**EXERCISE BRIEF:**
Wherever "AGND" occurs in the entries, copy the line that holds it.
______________________________
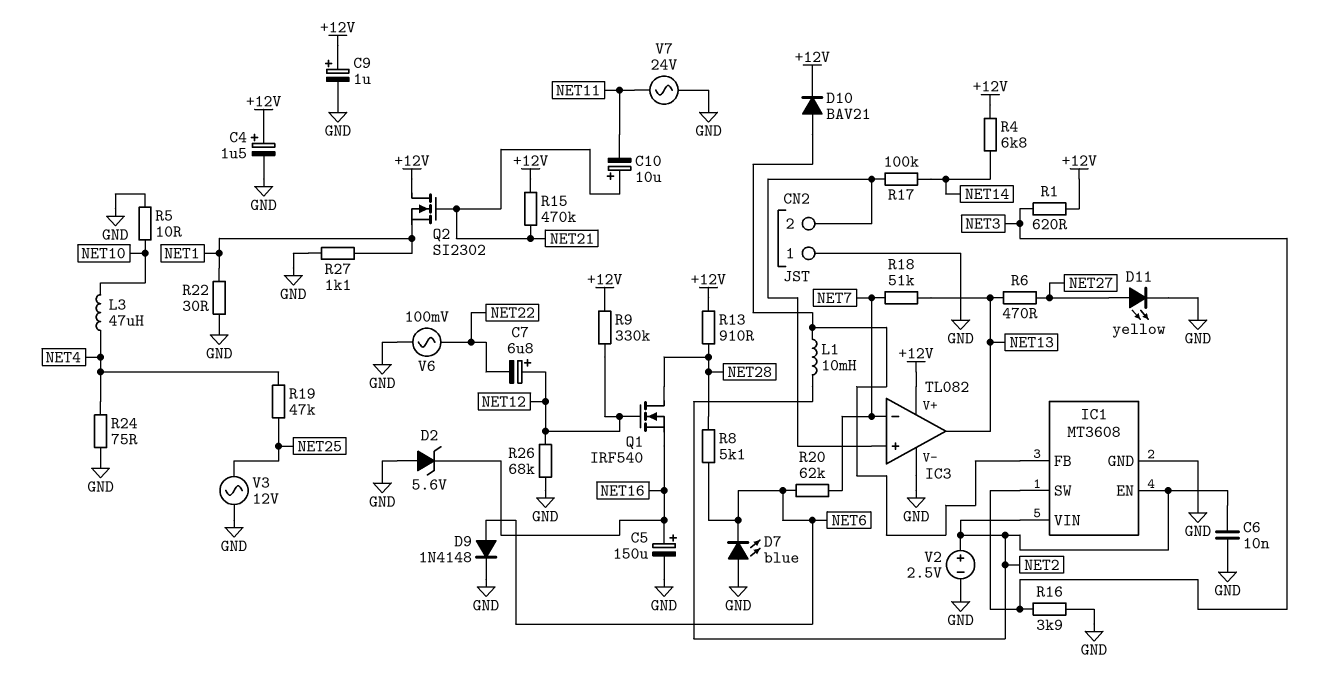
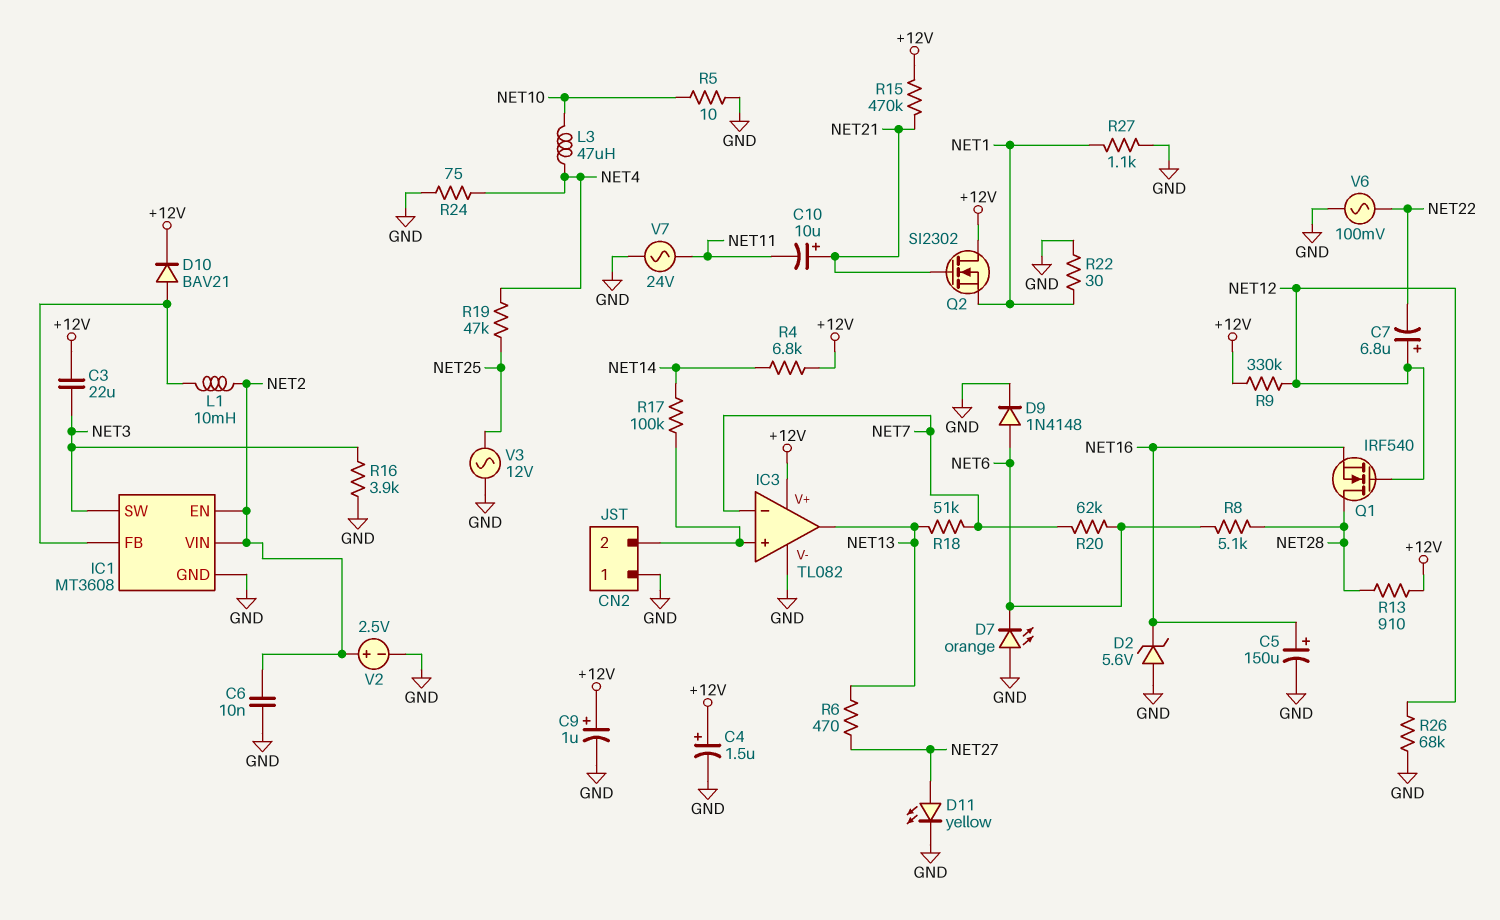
C3: none -> 22uF (+12V, NET3)
D7: LED blue (A GND, K NET6) -> LED orange (A GND, K NET6)
R1: 620 (+12V, NET3) -> none

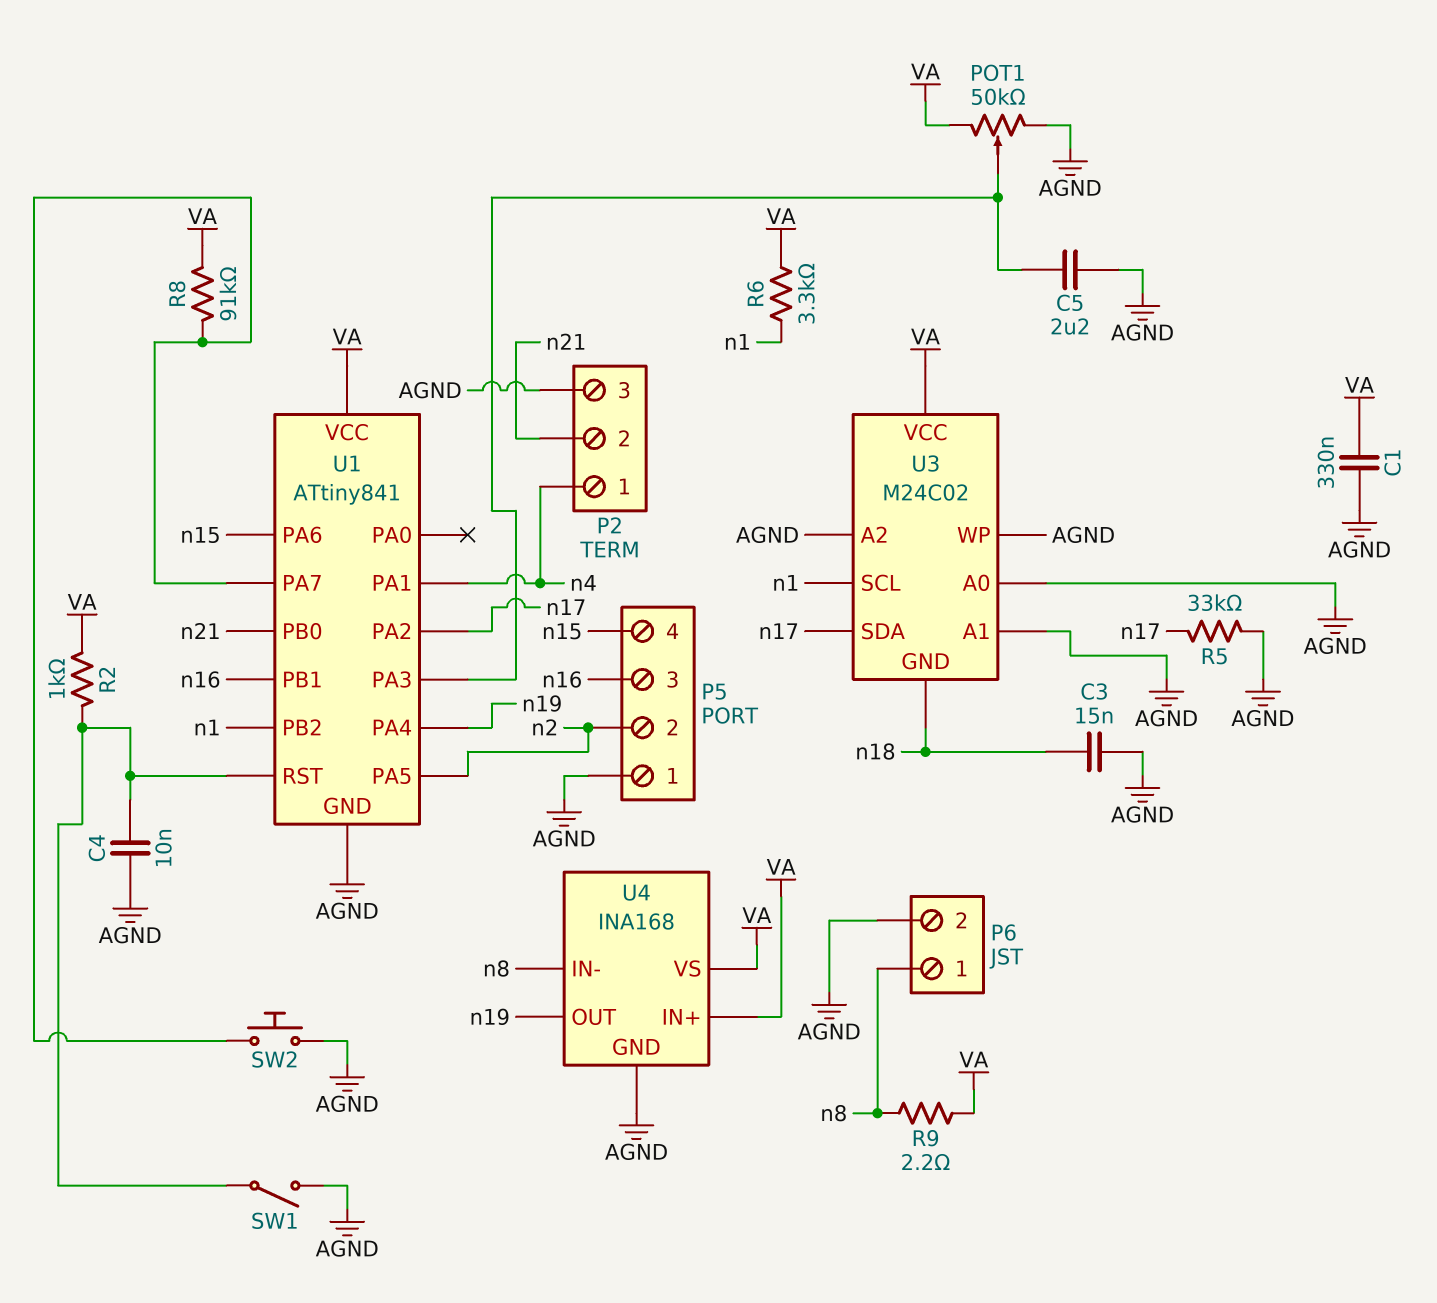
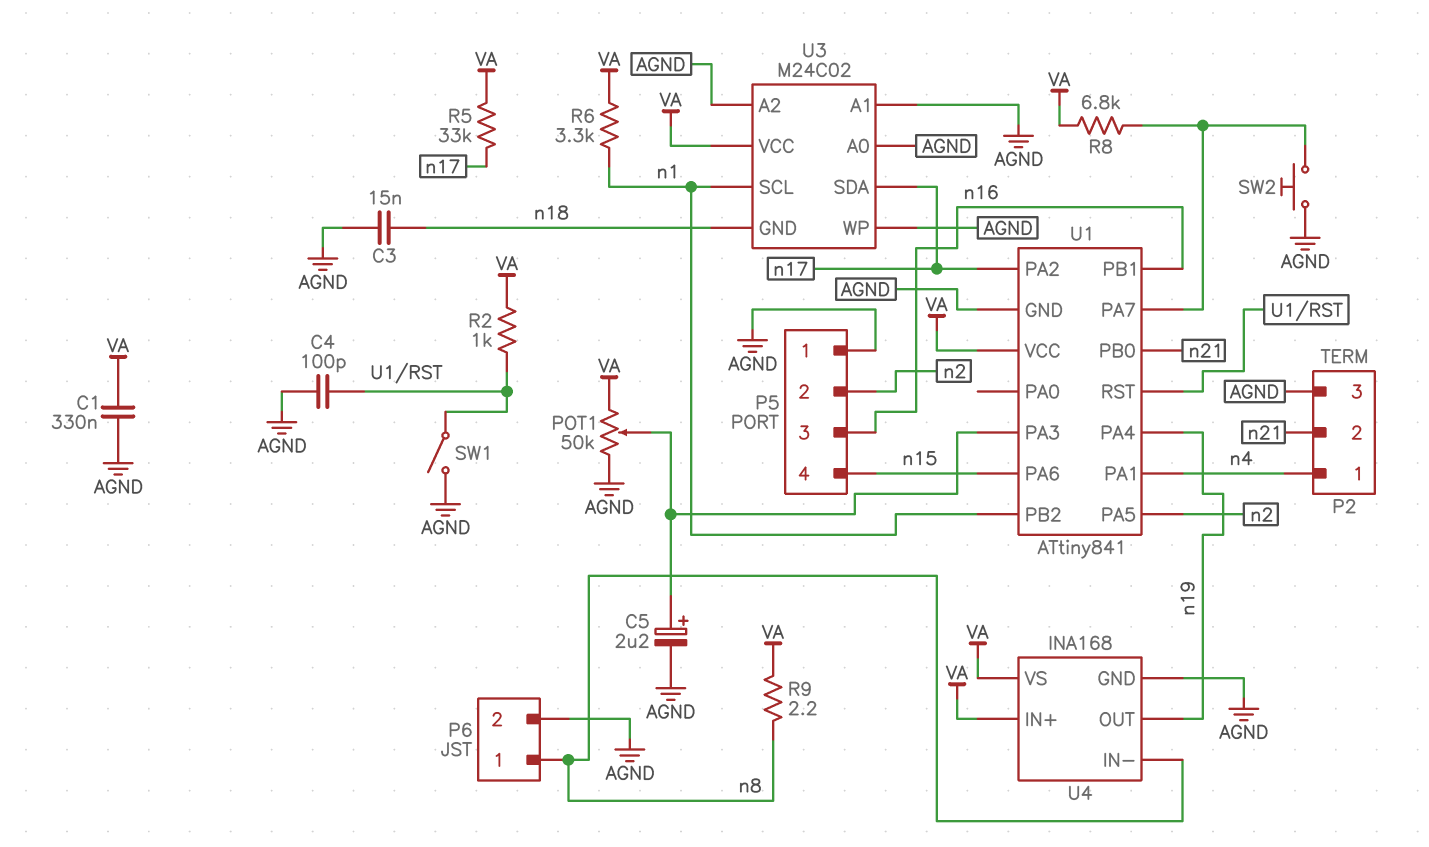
C4: 10nF (AGND, U1/RST) -> 100pF (AGND, U1/RST)
C5: 2.2uF (AGND, U1/PA3) -> 2.2uF (plus U1/PA3, minus AGND)
R5: 33k (AGND, n17) -> 33k (VA, n17)
R8: 91k (U1/PA7, VA) -> 6.8k (U1/PA7, VA)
______________________________
**EXERCISE RESPONSE:**
C4: 10nF (AGND, U1/RST) -> 100pF (AGND, U1/RST)
C5: 2.2uF (AGND, U1/PA3) -> 2.2uF (plus U1/PA3, minus AGND)
R5: 33k (AGND, n17) -> 33k (VA, n17)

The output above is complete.